▸ **PROMPT**
The data below calls for an exact copy.

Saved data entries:
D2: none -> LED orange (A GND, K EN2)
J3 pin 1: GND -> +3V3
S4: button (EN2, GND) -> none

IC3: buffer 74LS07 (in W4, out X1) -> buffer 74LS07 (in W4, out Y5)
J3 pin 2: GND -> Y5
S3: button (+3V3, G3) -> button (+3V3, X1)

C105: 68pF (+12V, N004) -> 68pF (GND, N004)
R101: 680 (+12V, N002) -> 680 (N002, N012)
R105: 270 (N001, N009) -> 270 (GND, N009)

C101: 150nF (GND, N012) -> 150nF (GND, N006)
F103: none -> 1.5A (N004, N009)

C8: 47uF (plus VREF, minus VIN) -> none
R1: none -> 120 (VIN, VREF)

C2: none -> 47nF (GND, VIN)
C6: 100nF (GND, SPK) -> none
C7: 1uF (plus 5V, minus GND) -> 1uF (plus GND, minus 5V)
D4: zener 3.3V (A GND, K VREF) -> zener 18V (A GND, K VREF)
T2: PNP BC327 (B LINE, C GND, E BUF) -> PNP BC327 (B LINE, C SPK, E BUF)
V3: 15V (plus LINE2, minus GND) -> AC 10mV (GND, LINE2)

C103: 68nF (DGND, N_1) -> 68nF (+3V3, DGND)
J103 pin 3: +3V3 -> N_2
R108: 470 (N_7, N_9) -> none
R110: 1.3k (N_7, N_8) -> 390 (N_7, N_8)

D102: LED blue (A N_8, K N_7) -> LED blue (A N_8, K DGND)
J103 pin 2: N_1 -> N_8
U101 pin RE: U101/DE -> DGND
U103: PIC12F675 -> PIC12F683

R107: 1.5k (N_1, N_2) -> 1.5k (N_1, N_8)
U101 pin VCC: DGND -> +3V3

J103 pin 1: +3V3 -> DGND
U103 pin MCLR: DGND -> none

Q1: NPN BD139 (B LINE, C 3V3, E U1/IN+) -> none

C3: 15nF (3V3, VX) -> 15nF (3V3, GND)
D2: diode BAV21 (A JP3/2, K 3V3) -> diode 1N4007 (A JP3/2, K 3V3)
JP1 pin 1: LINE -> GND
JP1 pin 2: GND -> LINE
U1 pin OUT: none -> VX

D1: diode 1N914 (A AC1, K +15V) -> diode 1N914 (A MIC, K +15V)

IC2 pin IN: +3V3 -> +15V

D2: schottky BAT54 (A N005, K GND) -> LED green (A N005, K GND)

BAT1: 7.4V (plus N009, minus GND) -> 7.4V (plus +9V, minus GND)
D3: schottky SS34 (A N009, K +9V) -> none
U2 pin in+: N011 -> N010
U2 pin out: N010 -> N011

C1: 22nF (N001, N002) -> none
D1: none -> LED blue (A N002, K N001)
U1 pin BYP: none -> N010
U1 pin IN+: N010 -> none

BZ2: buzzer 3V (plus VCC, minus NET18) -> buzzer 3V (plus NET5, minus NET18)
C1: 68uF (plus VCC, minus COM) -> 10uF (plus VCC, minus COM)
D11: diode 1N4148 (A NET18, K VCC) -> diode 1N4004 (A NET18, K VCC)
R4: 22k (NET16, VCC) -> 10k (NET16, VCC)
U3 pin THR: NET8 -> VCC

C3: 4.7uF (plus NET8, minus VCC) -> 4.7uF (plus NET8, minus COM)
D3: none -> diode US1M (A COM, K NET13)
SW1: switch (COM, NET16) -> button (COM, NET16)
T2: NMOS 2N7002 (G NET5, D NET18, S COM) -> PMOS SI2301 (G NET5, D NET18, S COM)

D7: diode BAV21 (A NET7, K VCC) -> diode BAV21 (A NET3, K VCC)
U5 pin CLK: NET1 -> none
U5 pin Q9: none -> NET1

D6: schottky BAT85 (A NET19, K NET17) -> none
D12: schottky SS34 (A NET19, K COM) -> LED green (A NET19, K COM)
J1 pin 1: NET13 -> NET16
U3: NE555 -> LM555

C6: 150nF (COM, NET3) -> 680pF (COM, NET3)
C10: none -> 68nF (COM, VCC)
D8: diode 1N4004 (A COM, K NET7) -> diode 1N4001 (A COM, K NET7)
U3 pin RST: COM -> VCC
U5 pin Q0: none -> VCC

▸ **OUTPUT FOR THIS EXERCISE**
D2: none -> LED orange (A GND, K EN2)
J3 pin 1: GND -> +3V3
S4: button (EN2, GND) -> none

IC3: buffer 74LS07 (in W4, out X1) -> buffer 74LS07 (in W4, out Y5)
J3 pin 2: GND -> Y5
S3: button (+3V3, G3) -> button (+3V3, X1)

C105: 68pF (+12V, N004) -> 68pF (GND, N004)
R101: 680 (+12V, N002) -> 680 (N002, N012)
R105: 270 (N001, N009) -> 270 (GND, N009)

C101: 150nF (GND, N012) -> 150nF (GND, N006)
F103: none -> 1.5A (N004, N009)

C8: 47uF (plus VREF, minus VIN) -> none
R1: none -> 120 (VIN, VREF)

C2: none -> 47nF (GND, VIN)
C6: 100nF (GND, SPK) -> none
C7: 1uF (plus 5V, minus GND) -> 1uF (plus GND, minus 5V)
D4: zener 3.3V (A GND, K VREF) -> zener 18V (A GND, K VREF)
T2: PNP BC327 (B LINE, C GND, E BUF) -> PNP BC327 (B LINE, C SPK, E BUF)
V3: 15V (plus LINE2, minus GND) -> AC 10mV (GND, LINE2)

C103: 68nF (DGND, N_1) -> 68nF (+3V3, DGND)
J103 pin 3: +3V3 -> N_2
R108: 470 (N_7, N_9) -> none
R110: 1.3k (N_7, N_8) -> 390 (N_7, N_8)

D102: LED blue (A N_8, K N_7) -> LED blue (A N_8, K DGND)
J103 pin 2: N_1 -> N_8
U101 pin RE: U101/DE -> DGND
U103: PIC12F675 -> PIC12F683

R107: 1.5k (N_1, N_2) -> 1.5k (N_1, N_8)
U101 pin VCC: DGND -> +3V3

J103 pin 1: +3V3 -> DGND
U103 pin MCLR: DGND -> none

Q1: NPN BD139 (B LINE, C 3V3, E U1/IN+) -> none

C3: 15nF (3V3, VX) -> 15nF (3V3, GND)
D2: diode BAV21 (A JP3/2, K 3V3) -> diode 1N4007 (A JP3/2, K 3V3)
JP1 pin 1: LINE -> GND
JP1 pin 2: GND -> LINE
U1 pin OUT: none -> VX

D1: diode 1N914 (A AC1, K +15V) -> diode 1N914 (A MIC, K +15V)

IC2 pin IN: +3V3 -> +15V

D2: schottky BAT54 (A N005, K GND) -> LED green (A N005, K GND)

BAT1: 7.4V (plus N009, minus GND) -> 7.4V (plus +9V, minus GND)
D3: schottky SS34 (A N009, K +9V) -> none
U2 pin in+: N011 -> N010
U2 pin out: N010 -> N011

C1: 22nF (N001, N002) -> none
D1: none -> LED blue (A N002, K N001)
U1 pin BYP: none -> N010
U1 pin IN+: N010 -> none

BZ2: buzzer 3V (plus VCC, minus NET18) -> buzzer 3V (plus NET5, minus NET18)
C1: 68uF (plus VCC, minus COM) -> 10uF (plus VCC, minus COM)
D11: diode 1N4148 (A NET18, K VCC) -> diode 1N4004 (A NET18, K VCC)
R4: 22k (NET16, VCC) -> 10k (NET16, VCC)
U3 pin THR: NET8 -> VCC

C3: 4.7uF (plus NET8, minus VCC) -> 4.7uF (plus NET8, minus COM)
D3: none -> diode US1M (A COM, K NET13)
SW1: switch (COM, NET16) -> button (COM, NET16)
T2: NMOS 2N7002 (G NET5, D NET18, S COM) -> PMOS SI2301 (G NET5, D NET18, S COM)

D7: diode BAV21 (A NET7, K VCC) -> diode BAV21 (A NET3, K VCC)
U5 pin CLK: NET1 -> none
U5 pin Q9: none -> NET1

D6: schottky BAT85 (A NET19, K NET17) -> none
D12: schottky SS34 (A NET19, K COM) -> LED green (A NET19, K COM)
J1 pin 1: NET13 -> NET16
U3: NE555 -> LM555

C6: 150nF (COM, NET3) -> 680pF (COM, NET3)
C10: none -> 68nF (COM, VCC)
D8: diode 1N4004 (A COM, K NET7) -> diode 1N4001 (A COM, K NET7)
U3 pin RST: COM -> VCC
U5 pin Q0: none -> VCC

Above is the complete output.